Supplied information:
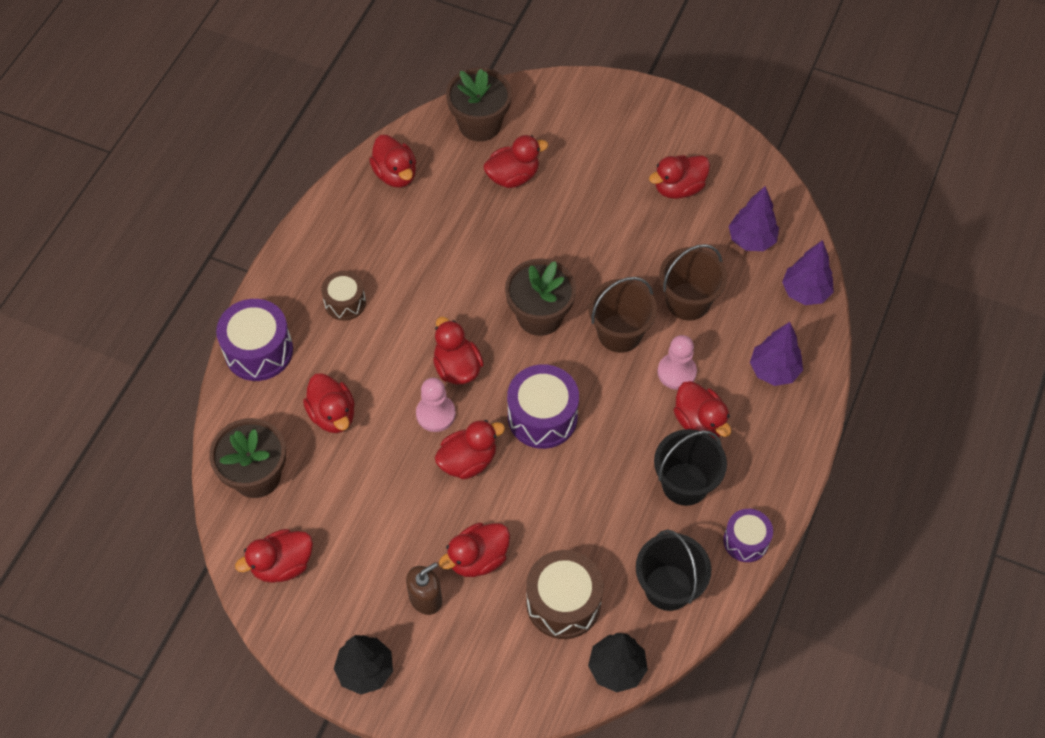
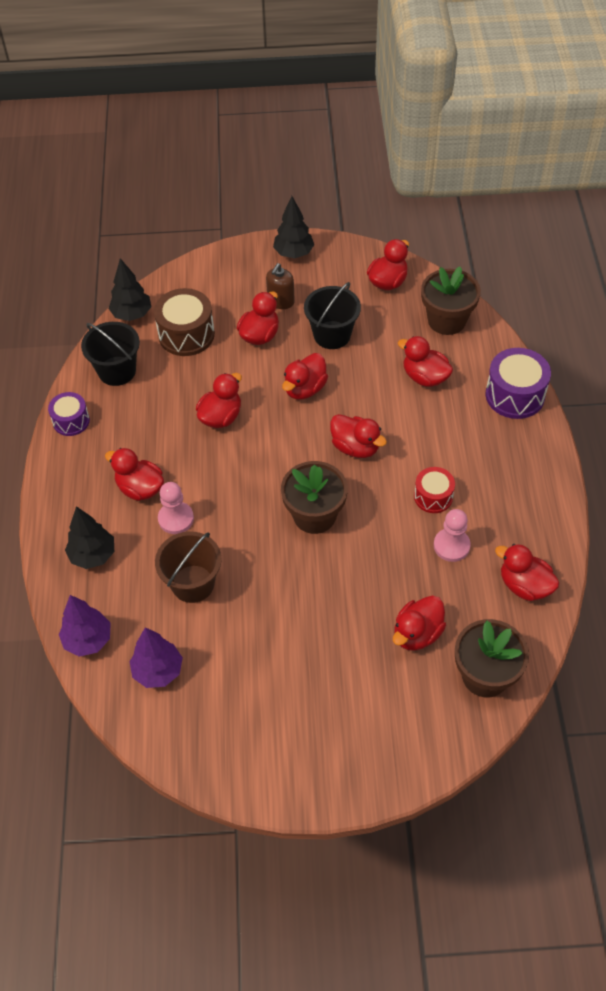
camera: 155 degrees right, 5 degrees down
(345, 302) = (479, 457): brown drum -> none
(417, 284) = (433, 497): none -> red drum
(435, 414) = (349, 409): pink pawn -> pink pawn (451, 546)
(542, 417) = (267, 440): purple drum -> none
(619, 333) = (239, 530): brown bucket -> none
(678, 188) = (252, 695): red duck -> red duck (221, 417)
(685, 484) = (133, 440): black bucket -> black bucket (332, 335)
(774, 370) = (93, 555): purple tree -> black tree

---

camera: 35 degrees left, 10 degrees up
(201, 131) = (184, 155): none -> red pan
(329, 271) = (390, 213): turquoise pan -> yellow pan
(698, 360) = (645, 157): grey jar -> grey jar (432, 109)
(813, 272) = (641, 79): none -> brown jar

Aim of the task: Working from the records above, write out verbatim only the lines from the line containing "(685, 484) = (133, 440): black" through the line containing "(774, 370) = (93, 555): purple".

Written answer:
(685, 484) = (133, 440): black bucket -> black bucket (332, 335)
(774, 370) = (93, 555): purple tree -> black tree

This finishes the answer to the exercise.